*** Given records ***

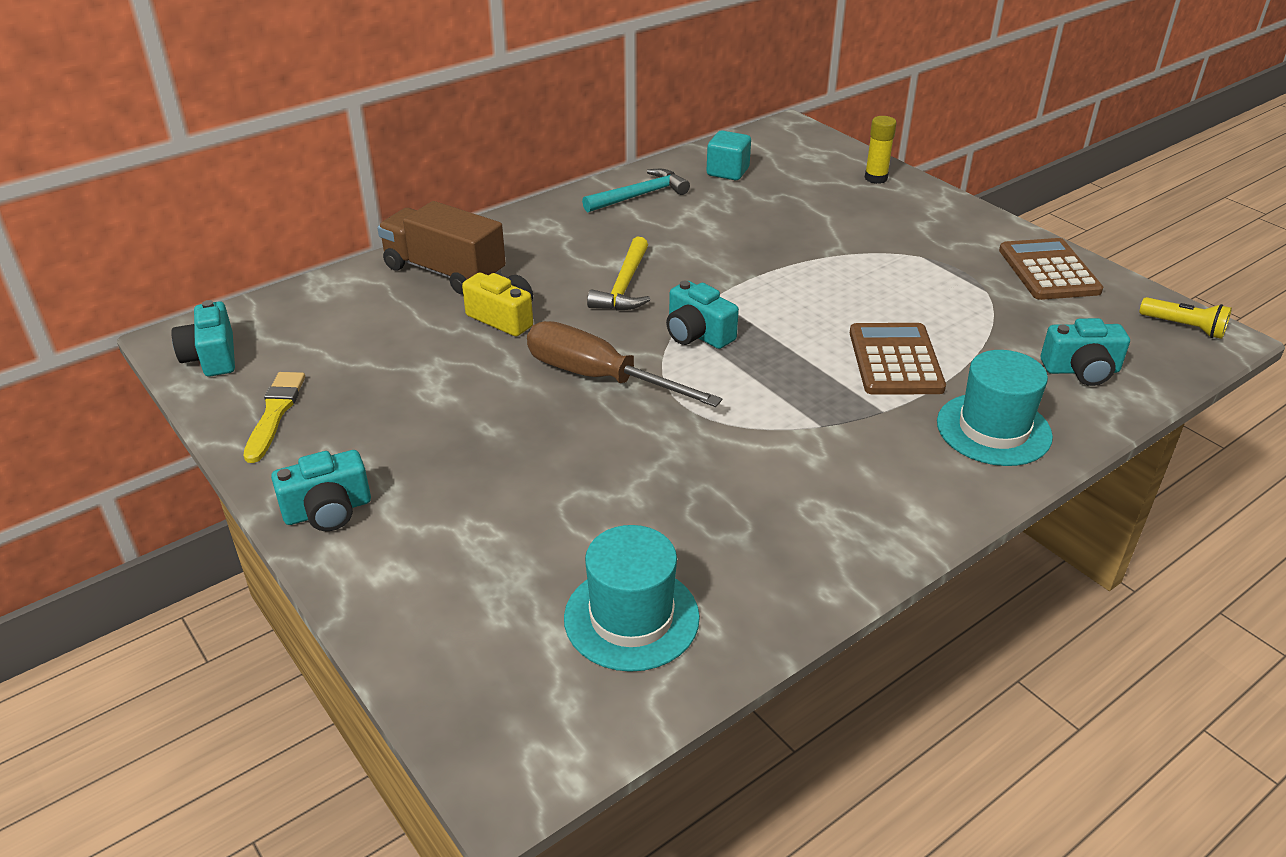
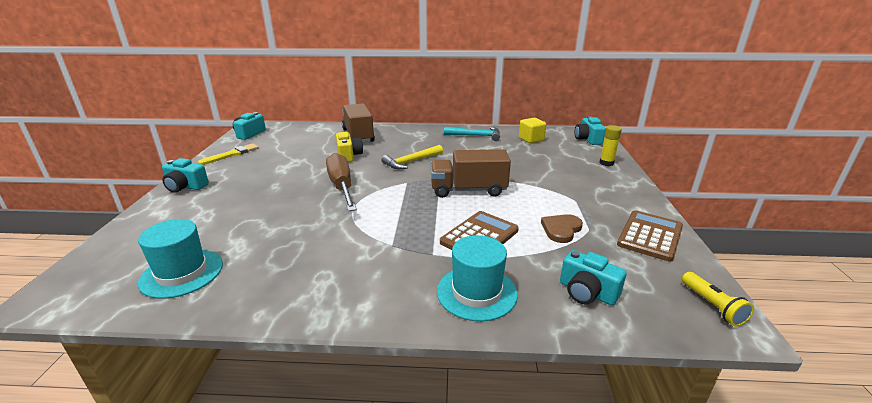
camera: 40 degrees right, 10 degrees down
(697, 334) = (407, 188): turquoise camera -> turquoise camera (587, 139)
(727, 172) = (531, 139): turquoise cube -> yellow cube
(779, 299) = (468, 190): none -> brown truck
(961, 306) = (561, 229): none -> brown heart

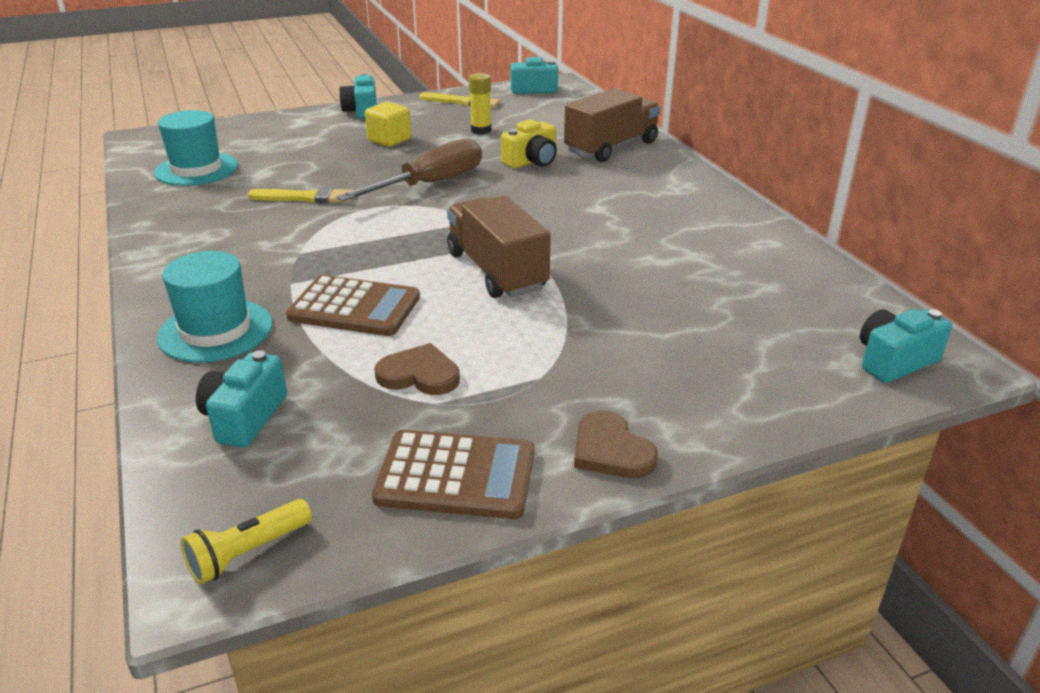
camera: 65 degrees right, 5 degrees up
(307, 230) = (305, 198): none -> yellow brush
(411, 162) = (556, 207): yellow hammer -> none
(475, 136) = (736, 234): turquoise hammer -> none
(531, 139) = (795, 291): yellow cube -> yellow cube (389, 140)
(606, 163) = (771, 399): yellow glue stick -> yellow glue stick (481, 130)
(635, 198) = (611, 450): none -> brown heart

*** End of Given records ***

→ Prompt: Starting at the line that holds "(531, 139) = (795, 291): yellow", set down each line exactly through the last line of the records above, and no others.

→ Answer section:
(531, 139) = (795, 291): yellow cube -> yellow cube (389, 140)
(606, 163) = (771, 399): yellow glue stick -> yellow glue stick (481, 130)
(635, 198) = (611, 450): none -> brown heart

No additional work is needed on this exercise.